Write the listing out again in full. Every character must match.
────────────────
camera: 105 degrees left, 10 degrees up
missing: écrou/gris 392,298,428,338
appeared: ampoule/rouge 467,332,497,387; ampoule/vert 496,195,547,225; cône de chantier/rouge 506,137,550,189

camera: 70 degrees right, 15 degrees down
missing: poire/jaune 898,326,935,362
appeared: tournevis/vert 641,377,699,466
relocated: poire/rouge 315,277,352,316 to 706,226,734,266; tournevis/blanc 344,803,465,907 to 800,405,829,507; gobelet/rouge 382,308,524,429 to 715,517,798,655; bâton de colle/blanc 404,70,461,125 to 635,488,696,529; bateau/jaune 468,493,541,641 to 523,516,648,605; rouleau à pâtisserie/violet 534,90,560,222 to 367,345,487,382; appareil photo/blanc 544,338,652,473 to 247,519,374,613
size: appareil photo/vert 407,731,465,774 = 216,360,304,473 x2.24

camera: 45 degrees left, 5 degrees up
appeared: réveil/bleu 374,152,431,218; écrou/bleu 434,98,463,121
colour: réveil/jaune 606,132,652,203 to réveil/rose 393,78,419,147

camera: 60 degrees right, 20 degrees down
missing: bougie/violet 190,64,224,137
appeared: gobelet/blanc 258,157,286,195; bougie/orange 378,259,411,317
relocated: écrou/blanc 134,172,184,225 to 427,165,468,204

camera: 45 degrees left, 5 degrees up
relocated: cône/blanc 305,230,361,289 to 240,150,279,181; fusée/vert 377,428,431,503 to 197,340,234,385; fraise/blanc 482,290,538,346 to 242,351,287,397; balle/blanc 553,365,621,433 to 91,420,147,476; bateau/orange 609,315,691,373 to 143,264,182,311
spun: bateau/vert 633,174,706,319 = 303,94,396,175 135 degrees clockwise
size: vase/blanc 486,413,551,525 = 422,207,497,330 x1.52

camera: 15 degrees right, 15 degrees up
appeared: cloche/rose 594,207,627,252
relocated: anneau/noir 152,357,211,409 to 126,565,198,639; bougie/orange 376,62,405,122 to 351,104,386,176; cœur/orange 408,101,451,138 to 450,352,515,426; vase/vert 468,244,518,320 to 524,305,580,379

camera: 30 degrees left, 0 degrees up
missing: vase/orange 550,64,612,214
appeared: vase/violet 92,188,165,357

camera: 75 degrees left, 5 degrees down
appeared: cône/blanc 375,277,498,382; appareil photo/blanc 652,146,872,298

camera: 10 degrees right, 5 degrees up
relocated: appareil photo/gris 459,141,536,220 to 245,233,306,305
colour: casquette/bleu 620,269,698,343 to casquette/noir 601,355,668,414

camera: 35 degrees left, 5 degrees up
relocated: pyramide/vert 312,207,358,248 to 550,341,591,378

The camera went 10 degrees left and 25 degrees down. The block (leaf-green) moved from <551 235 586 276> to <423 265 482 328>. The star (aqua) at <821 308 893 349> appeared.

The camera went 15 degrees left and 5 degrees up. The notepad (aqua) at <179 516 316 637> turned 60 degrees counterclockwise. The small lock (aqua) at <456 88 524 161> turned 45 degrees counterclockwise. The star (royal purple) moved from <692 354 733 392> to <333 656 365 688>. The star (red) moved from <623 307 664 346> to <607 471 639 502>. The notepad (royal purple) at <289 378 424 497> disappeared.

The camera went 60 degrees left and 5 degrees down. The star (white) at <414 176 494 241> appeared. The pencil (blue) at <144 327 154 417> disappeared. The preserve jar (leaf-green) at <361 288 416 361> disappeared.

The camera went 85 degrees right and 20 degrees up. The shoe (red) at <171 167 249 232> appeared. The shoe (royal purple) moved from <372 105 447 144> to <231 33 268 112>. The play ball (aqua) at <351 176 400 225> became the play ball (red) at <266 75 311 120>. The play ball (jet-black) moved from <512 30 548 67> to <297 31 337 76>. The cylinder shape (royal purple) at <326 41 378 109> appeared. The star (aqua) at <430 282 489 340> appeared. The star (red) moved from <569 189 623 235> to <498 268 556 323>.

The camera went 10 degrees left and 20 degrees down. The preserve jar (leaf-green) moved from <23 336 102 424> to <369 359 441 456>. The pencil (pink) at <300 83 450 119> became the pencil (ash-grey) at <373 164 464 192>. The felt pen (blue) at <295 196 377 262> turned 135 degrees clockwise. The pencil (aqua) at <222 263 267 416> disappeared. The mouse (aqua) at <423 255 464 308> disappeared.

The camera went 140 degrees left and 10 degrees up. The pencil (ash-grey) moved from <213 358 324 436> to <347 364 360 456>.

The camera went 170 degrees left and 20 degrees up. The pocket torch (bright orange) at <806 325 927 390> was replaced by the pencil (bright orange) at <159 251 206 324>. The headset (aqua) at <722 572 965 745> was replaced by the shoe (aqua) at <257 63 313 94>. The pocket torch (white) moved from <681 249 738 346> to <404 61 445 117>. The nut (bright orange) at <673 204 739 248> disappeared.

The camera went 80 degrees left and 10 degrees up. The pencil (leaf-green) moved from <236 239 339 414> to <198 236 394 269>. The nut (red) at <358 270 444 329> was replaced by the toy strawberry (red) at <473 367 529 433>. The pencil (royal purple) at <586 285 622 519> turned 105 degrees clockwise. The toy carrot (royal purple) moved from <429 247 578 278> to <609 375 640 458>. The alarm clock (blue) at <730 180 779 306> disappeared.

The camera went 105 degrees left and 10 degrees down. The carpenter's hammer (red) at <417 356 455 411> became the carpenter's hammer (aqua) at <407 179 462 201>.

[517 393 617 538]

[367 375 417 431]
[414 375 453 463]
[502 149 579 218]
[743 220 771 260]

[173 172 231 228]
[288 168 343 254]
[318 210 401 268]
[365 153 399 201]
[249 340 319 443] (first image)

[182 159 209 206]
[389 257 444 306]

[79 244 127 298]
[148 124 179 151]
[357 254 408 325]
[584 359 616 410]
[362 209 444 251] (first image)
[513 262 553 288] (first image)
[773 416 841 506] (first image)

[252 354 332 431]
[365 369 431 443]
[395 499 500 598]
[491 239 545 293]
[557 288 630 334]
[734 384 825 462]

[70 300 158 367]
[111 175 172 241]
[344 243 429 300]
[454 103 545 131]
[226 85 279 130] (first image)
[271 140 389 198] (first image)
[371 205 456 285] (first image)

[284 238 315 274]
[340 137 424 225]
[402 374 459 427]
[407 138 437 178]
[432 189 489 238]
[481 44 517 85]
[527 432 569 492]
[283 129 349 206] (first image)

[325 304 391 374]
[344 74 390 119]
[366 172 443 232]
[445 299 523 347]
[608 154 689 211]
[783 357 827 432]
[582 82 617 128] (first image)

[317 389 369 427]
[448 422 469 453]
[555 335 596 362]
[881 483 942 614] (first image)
────────────────
ANSWER SECTION:
camera: 105 degrees left, 10 degrees up
missing: écrou/gris 392,298,428,338
appeared: ampoule/rouge 467,332,497,387; ampoule/vert 496,195,547,225; cône de chantier/rouge 506,137,550,189

camera: 70 degrees right, 15 degrees down
missing: poire/jaune 898,326,935,362
appeared: tournevis/vert 641,377,699,466
relocated: poire/rouge 315,277,352,316 to 706,226,734,266; tournevis/blanc 344,803,465,907 to 800,405,829,507; gobelet/rouge 382,308,524,429 to 715,517,798,655; bâton de colle/blanc 404,70,461,125 to 635,488,696,529; bateau/jaune 468,493,541,641 to 523,516,648,605; rouleau à pâtisserie/violet 534,90,560,222 to 367,345,487,382; appareil photo/blanc 544,338,652,473 to 247,519,374,613
size: appareil photo/vert 407,731,465,774 = 216,360,304,473 x2.24

camera: 45 degrees left, 5 degrees up
appeared: réveil/bleu 374,152,431,218; écrou/bleu 434,98,463,121
colour: réveil/jaune 606,132,652,203 to réveil/rose 393,78,419,147

camera: 60 degrees right, 20 degrees down
missing: bougie/violet 190,64,224,137
appeared: gobelet/blanc 258,157,286,195; bougie/orange 378,259,411,317
relocated: écrou/blanc 134,172,184,225 to 427,165,468,204

camera: 45 degrees left, 5 degrees up
relocated: cône/blanc 305,230,361,289 to 240,150,279,181; fusée/vert 377,428,431,503 to 197,340,234,385; fraise/blanc 482,290,538,346 to 242,351,287,397; balle/blanc 553,365,621,433 to 91,420,147,476; bateau/orange 609,315,691,373 to 143,264,182,311
spun: bateau/vert 633,174,706,319 = 303,94,396,175 135 degrees clockwise
size: vase/blanc 486,413,551,525 = 422,207,497,330 x1.52

camera: 15 degrees right, 15 degrees up
appeared: cloche/rose 594,207,627,252
relocated: anneau/noir 152,357,211,409 to 126,565,198,639; bougie/orange 376,62,405,122 to 351,104,386,176; cœur/orange 408,101,451,138 to 450,352,515,426; vase/vert 468,244,518,320 to 524,305,580,379

camera: 30 degrees left, 0 degrees up
missing: vase/orange 550,64,612,214
appeared: vase/violet 92,188,165,357

camera: 75 degrees left, 5 degrees down
appeared: cône/blanc 375,277,498,382; appareil photo/blanc 652,146,872,298

camera: 10 degrees right, 5 degrees up
relocated: appareil photo/gris 459,141,536,220 to 245,233,306,305
colour: casquette/bleu 620,269,698,343 to casquette/noir 601,355,668,414

camera: 35 degrees left, 5 degrees up
relocated: pyramide/vert 312,207,358,248 to 550,341,591,378

The camera went 10 degrees left and 25 degrees down. The block (leaf-green) moved from <551 235 586 276> to <423 265 482 328>. The star (aqua) at <821 308 893 349> appeared.

The camera went 15 degrees left and 5 degrees up. The notepad (aqua) at <179 516 316 637> turned 60 degrees counterclockwise. The small lock (aqua) at <456 88 524 161> turned 45 degrees counterclockwise. The star (royal purple) moved from <692 354 733 392> to <333 656 365 688>. The star (red) moved from <623 307 664 346> to <607 471 639 502>. The notepad (royal purple) at <289 378 424 497> disappeared.

The camera went 60 degrees left and 5 degrees down. The star (white) at <414 176 494 241> appeared. The pencil (blue) at <144 327 154 417> disappeared. The preserve jar (leaf-green) at <361 288 416 361> disappeared.

The camera went 85 degrees right and 20 degrees up. The shoe (red) at <171 167 249 232> appeared. The shoe (royal purple) moved from <372 105 447 144> to <231 33 268 112>. The play ball (aqua) at <351 176 400 225> became the play ball (red) at <266 75 311 120>. The play ball (jet-black) moved from <512 30 548 67> to <297 31 337 76>. The cylinder shape (royal purple) at <326 41 378 109> appeared. The star (aqua) at <430 282 489 340> appeared. The star (red) moved from <569 189 623 235> to <498 268 556 323>.

The camera went 10 degrees left and 20 degrees down. The preserve jar (leaf-green) moved from <23 336 102 424> to <369 359 441 456>. The pencil (pink) at <300 83 450 119> became the pencil (ash-grey) at <373 164 464 192>. The felt pen (blue) at <295 196 377 262> turned 135 degrees clockwise. The pencil (aqua) at <222 263 267 416> disappeared. The mouse (aqua) at <423 255 464 308> disappeared.

The camera went 140 degrees left and 10 degrees up. The pencil (ash-grey) moved from <213 358 324 436> to <347 364 360 456>.

The camera went 170 degrees left and 20 degrees up. The pocket torch (bright orange) at <806 325 927 390> was replaced by the pencil (bright orange) at <159 251 206 324>. The headset (aqua) at <722 572 965 745> was replaced by the shoe (aqua) at <257 63 313 94>. The pocket torch (white) moved from <681 249 738 346> to <404 61 445 117>. The nut (bright orange) at <673 204 739 248> disappeared.

The camera went 80 degrees left and 10 degrees up. The pencil (leaf-green) moved from <236 239 339 414> to <198 236 394 269>. The nut (red) at <358 270 444 329> was replaced by the toy strawberry (red) at <473 367 529 433>. The pencil (royal purple) at <586 285 622 519> turned 105 degrees clockwise. The toy carrot (royal purple) moved from <429 247 578 278> to <609 375 640 458>. The alarm clock (blue) at <730 180 779 306> disappeared.

The camera went 105 degrees left and 10 degrees down. The carpenter's hammer (red) at <417 356 455 411> became the carpenter's hammer (aqua) at <407 179 462 201>.

[517 393 617 538]

[367 375 417 431]
[414 375 453 463]
[502 149 579 218]
[743 220 771 260]

[173 172 231 228]
[288 168 343 254]
[318 210 401 268]
[365 153 399 201]
[249 340 319 443] (first image)

[182 159 209 206]
[389 257 444 306]

[79 244 127 298]
[148 124 179 151]
[357 254 408 325]
[584 359 616 410]
[362 209 444 251] (first image)
[513 262 553 288] (first image)
[773 416 841 506] (first image)

[252 354 332 431]
[365 369 431 443]
[395 499 500 598]
[491 239 545 293]
[557 288 630 334]
[734 384 825 462]

[70 300 158 367]
[111 175 172 241]
[344 243 429 300]
[454 103 545 131]
[226 85 279 130] (first image)
[271 140 389 198] (first image)
[371 205 456 285] (first image)

[284 238 315 274]
[340 137 424 225]
[402 374 459 427]
[407 138 437 178]
[432 189 489 238]
[481 44 517 85]
[527 432 569 492]
[283 129 349 206] (first image)

[325 304 391 374]
[344 74 390 119]
[366 172 443 232]
[445 299 523 347]
[608 154 689 211]
[783 357 827 432]
[582 82 617 128] (first image)

[317 389 369 427]
[448 422 469 453]
[555 335 596 362]
[881 483 942 614] (first image)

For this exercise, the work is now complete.